INPUT DATA:
━━━━━━━━
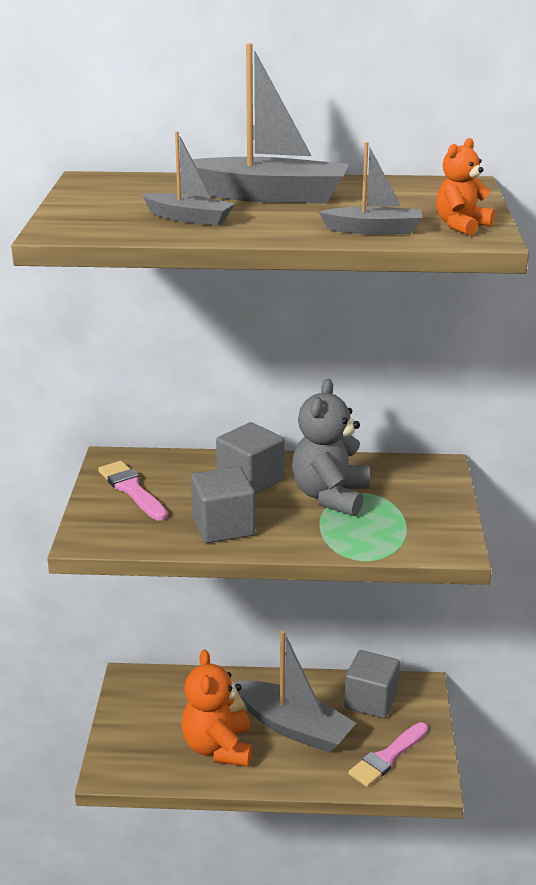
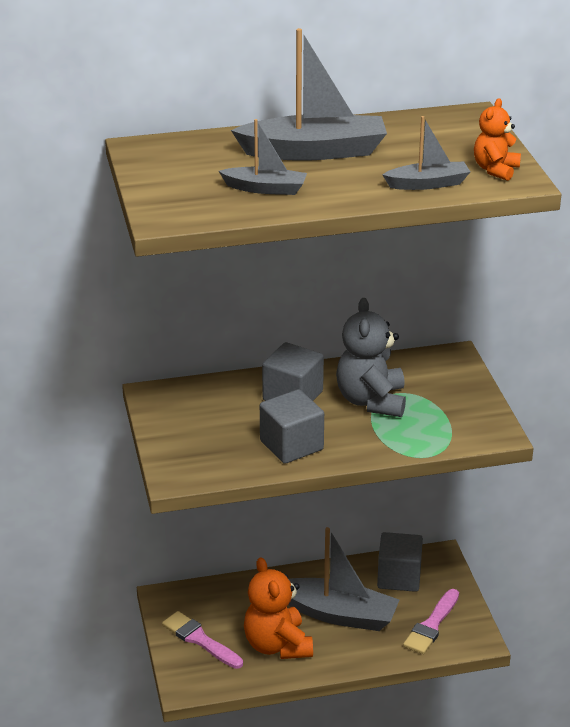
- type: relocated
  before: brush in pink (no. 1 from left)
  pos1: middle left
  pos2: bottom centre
━━━━━━━━
TASK PROMPT: Give back the whole of the material exactly, with the pictures removed.

YOUR RESPONSE:
- type: relocated
  before: brush in pink (no. 1 from left)
  pos1: middle left
  pos2: bottom centre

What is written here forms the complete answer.